REQUIRED WORK: Every line below should come back exactly as written, though the pictures stay out.
** GIVEN RECORDS follows **
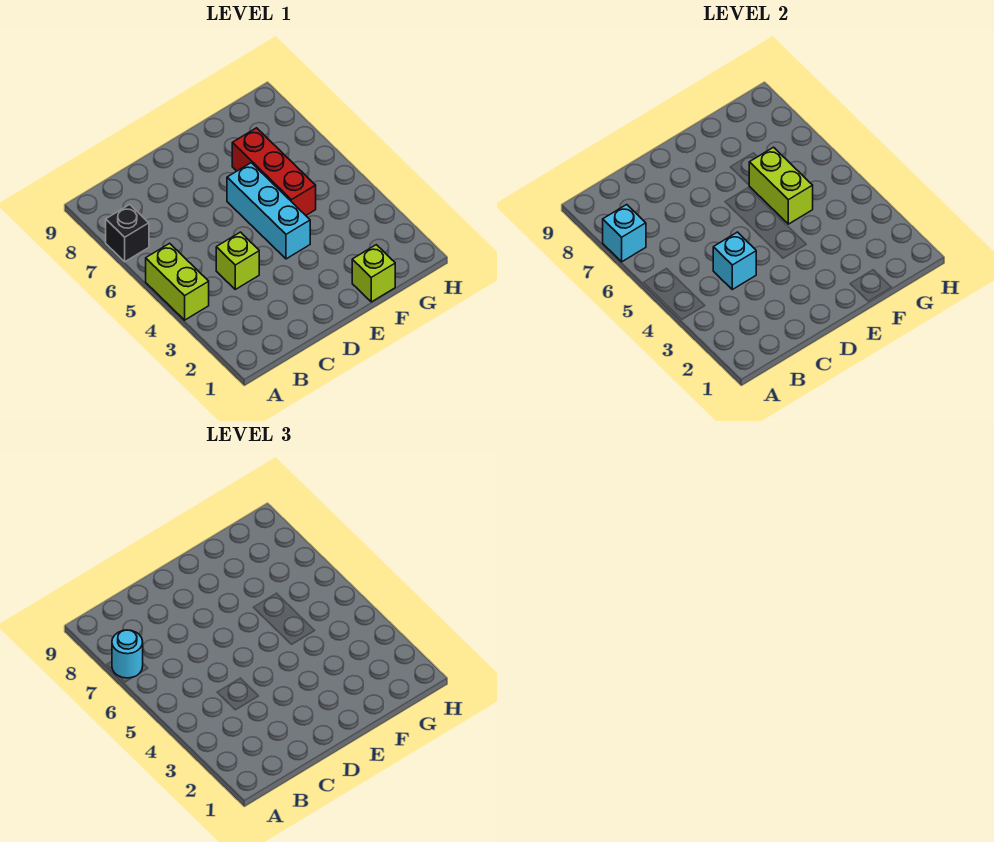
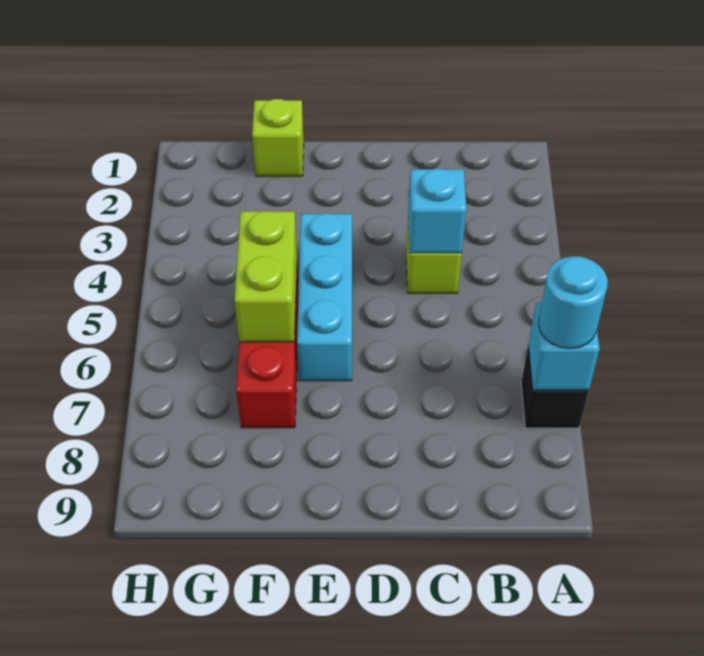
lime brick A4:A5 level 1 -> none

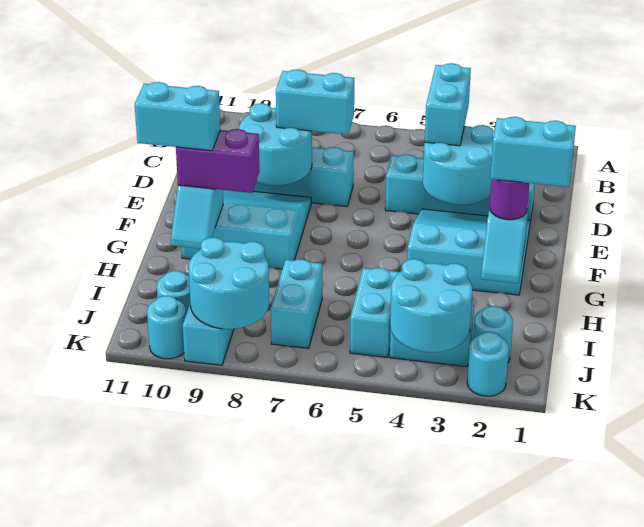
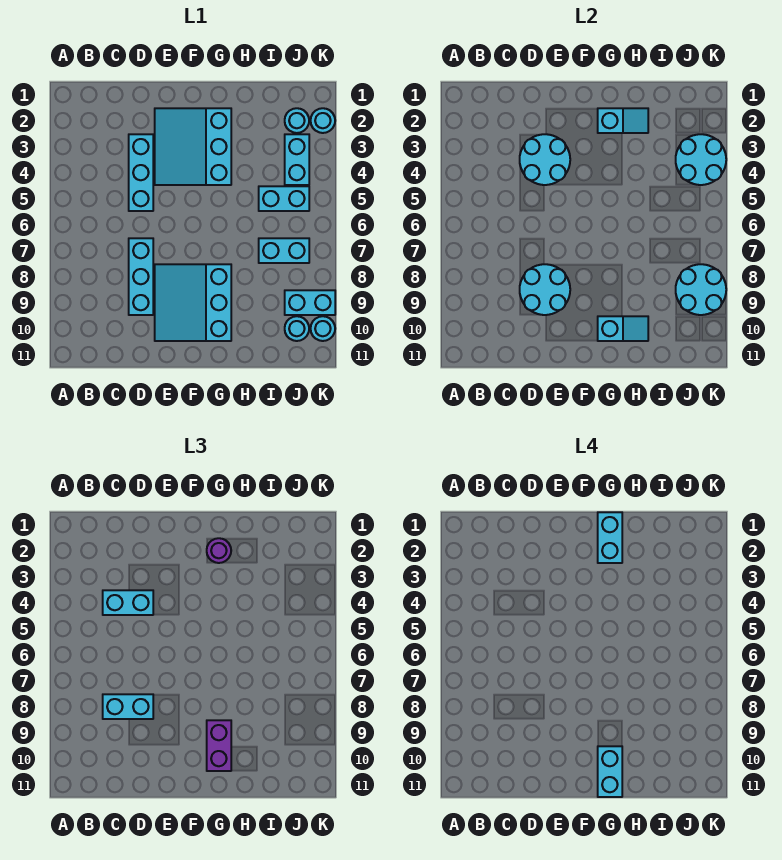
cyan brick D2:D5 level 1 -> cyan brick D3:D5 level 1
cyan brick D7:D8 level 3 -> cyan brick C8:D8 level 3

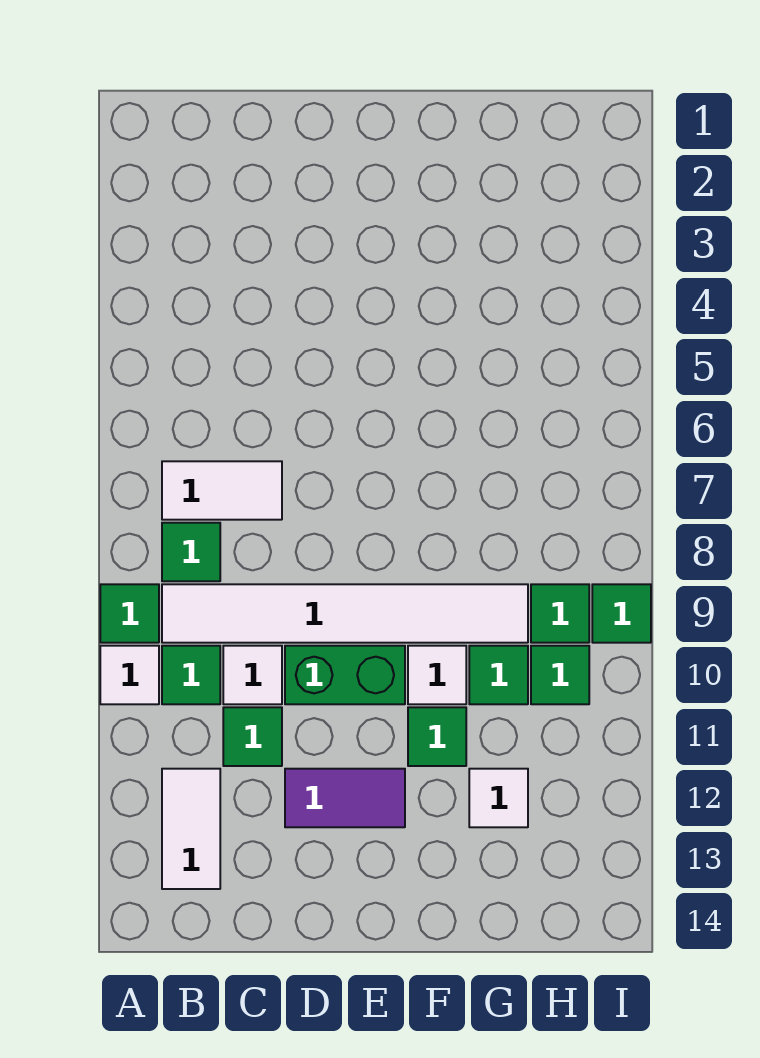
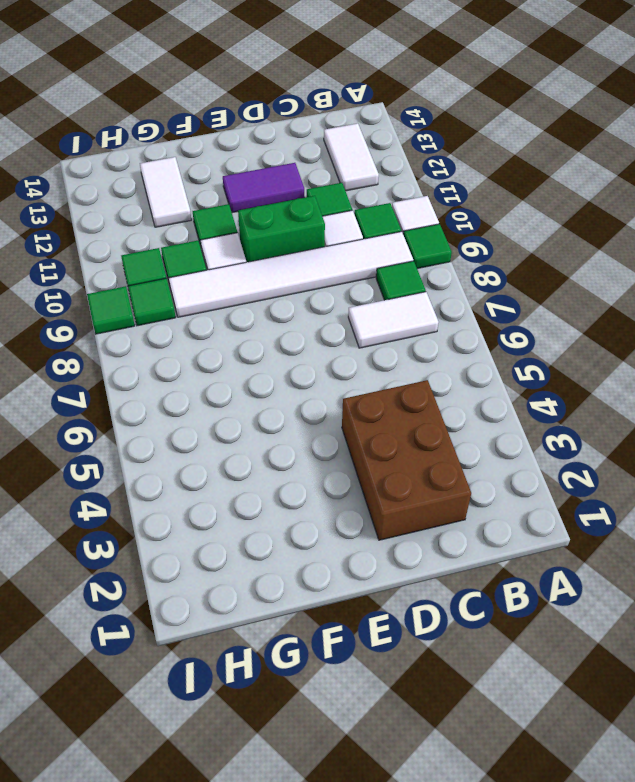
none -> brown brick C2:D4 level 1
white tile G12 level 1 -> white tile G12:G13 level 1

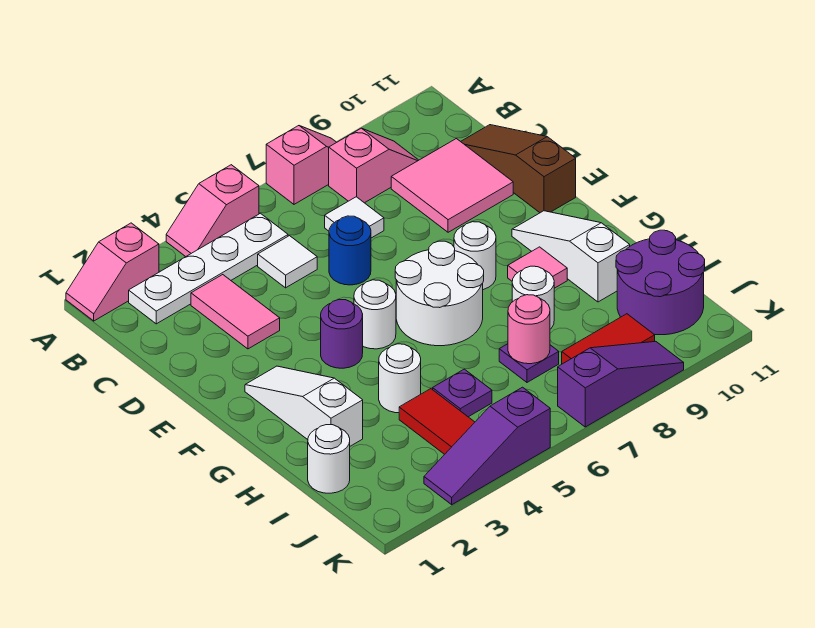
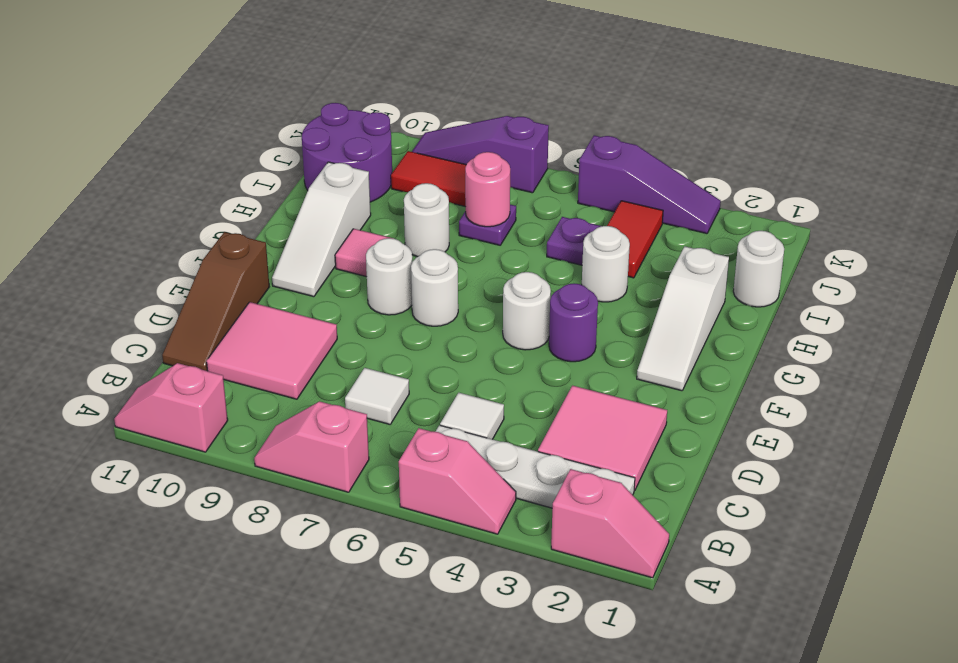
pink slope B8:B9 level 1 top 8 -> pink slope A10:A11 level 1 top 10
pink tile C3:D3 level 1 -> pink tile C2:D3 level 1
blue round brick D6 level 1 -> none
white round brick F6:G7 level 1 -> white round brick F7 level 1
** End of GIVEN RECORDS **
SOLVED PROBLEM:
lime brick A4:A5 level 1 -> none

cyan brick D2:D5 level 1 -> cyan brick D3:D5 level 1
cyan brick D7:D8 level 3 -> cyan brick C8:D8 level 3

none -> brown brick C2:D4 level 1
white tile G12 level 1 -> white tile G12:G13 level 1

pink slope B8:B9 level 1 top 8 -> pink slope A10:A11 level 1 top 10
pink tile C3:D3 level 1 -> pink tile C2:D3 level 1
blue round brick D6 level 1 -> none
white round brick F6:G7 level 1 -> white round brick F7 level 1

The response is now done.